→ **Input data**:
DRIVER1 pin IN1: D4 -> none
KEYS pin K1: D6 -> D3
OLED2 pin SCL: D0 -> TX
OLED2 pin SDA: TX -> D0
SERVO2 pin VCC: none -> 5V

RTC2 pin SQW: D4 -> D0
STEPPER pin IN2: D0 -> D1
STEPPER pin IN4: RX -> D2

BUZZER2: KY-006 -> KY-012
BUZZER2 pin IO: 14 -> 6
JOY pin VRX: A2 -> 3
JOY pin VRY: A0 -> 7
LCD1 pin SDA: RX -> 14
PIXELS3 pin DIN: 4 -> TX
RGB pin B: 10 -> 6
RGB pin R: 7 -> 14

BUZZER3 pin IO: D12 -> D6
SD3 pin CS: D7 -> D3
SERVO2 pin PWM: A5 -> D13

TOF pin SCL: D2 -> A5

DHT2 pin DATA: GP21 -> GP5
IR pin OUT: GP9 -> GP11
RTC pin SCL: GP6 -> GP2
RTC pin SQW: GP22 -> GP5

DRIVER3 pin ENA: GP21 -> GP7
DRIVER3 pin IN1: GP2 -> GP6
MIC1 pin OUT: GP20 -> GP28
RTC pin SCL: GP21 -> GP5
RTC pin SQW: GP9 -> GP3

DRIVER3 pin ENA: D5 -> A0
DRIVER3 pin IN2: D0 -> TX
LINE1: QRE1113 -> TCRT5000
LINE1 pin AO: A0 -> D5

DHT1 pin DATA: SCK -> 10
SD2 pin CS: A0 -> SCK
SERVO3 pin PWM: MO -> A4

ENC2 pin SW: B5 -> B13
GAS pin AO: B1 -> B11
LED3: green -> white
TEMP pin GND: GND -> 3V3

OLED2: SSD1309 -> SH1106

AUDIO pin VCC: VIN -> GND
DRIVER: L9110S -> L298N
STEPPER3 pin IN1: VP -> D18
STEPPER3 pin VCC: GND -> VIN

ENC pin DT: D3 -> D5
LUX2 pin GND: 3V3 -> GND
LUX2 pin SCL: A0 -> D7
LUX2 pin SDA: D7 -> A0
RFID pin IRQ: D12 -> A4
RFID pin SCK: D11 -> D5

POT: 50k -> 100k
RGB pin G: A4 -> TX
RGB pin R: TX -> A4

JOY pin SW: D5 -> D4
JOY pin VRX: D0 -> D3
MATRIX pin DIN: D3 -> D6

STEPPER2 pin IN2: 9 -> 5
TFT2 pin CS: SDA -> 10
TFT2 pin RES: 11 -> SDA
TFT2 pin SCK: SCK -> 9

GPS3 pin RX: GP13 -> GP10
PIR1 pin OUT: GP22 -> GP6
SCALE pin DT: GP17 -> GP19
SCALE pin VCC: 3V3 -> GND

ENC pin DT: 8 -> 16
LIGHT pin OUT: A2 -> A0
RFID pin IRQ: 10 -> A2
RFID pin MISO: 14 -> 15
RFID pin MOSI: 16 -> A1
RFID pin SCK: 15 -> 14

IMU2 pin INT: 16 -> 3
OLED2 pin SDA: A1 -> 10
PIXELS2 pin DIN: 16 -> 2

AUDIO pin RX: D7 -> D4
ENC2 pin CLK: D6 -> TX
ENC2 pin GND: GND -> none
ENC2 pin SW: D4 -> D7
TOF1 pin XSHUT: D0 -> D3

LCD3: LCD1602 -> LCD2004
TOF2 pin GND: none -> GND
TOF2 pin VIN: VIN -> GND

→ **What you are asked to do**: Output exactly the lines from the one containing "SCALE pin VCC: 3V3 -> GND" through the last line of the entries, both ends included.

→ **Answer section**:
SCALE pin VCC: 3V3 -> GND

ENC pin DT: 8 -> 16
LIGHT pin OUT: A2 -> A0
RFID pin IRQ: 10 -> A2
RFID pin MISO: 14 -> 15
RFID pin MOSI: 16 -> A1
RFID pin SCK: 15 -> 14

IMU2 pin INT: 16 -> 3
OLED2 pin SDA: A1 -> 10
PIXELS2 pin DIN: 16 -> 2

AUDIO pin RX: D7 -> D4
ENC2 pin CLK: D6 -> TX
ENC2 pin GND: GND -> none
ENC2 pin SW: D4 -> D7
TOF1 pin XSHUT: D0 -> D3

LCD3: LCD1602 -> LCD2004
TOF2 pin GND: none -> GND
TOF2 pin VIN: VIN -> GND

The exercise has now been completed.